Go through the lines below and repeat each one exactly, skipping pictures.

INPUT DATA ->
=== Section Start ===
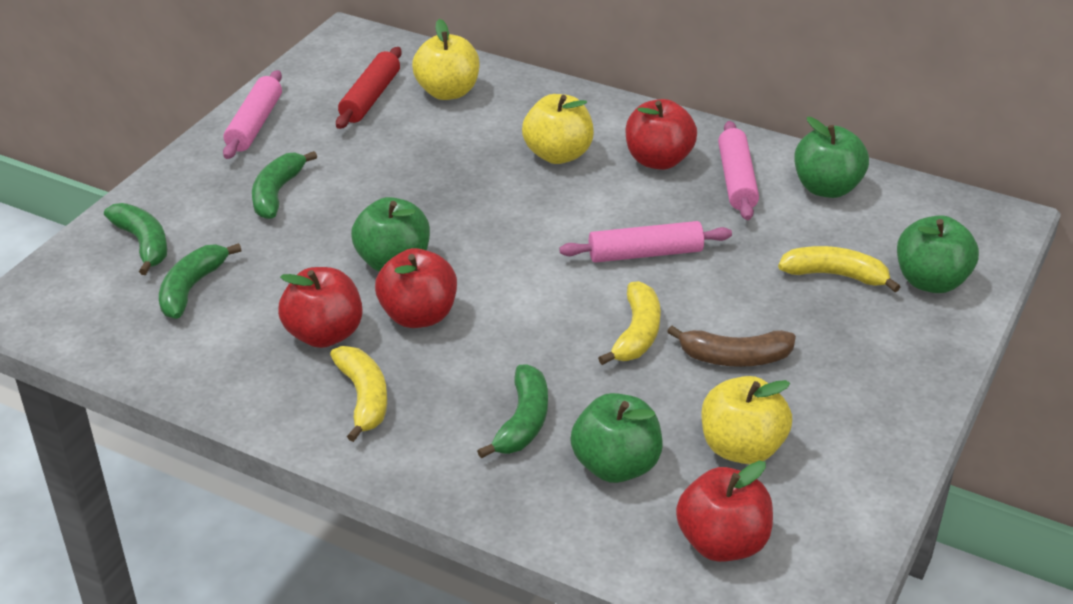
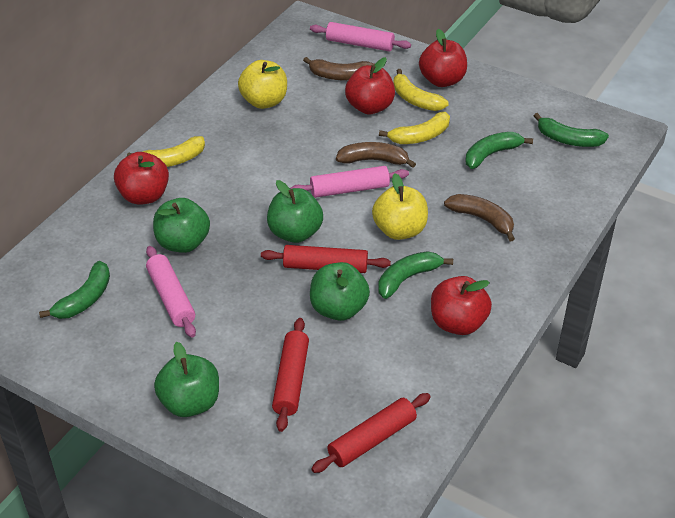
brown banana: 1 -> 3
red rolling pin: 1 -> 3
yellow apple: 3 -> 2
=== Section End ===
RESULT OF THIS EXERCISE ->
brown banana: 1 -> 3
red rolling pin: 1 -> 3
yellow apple: 3 -> 2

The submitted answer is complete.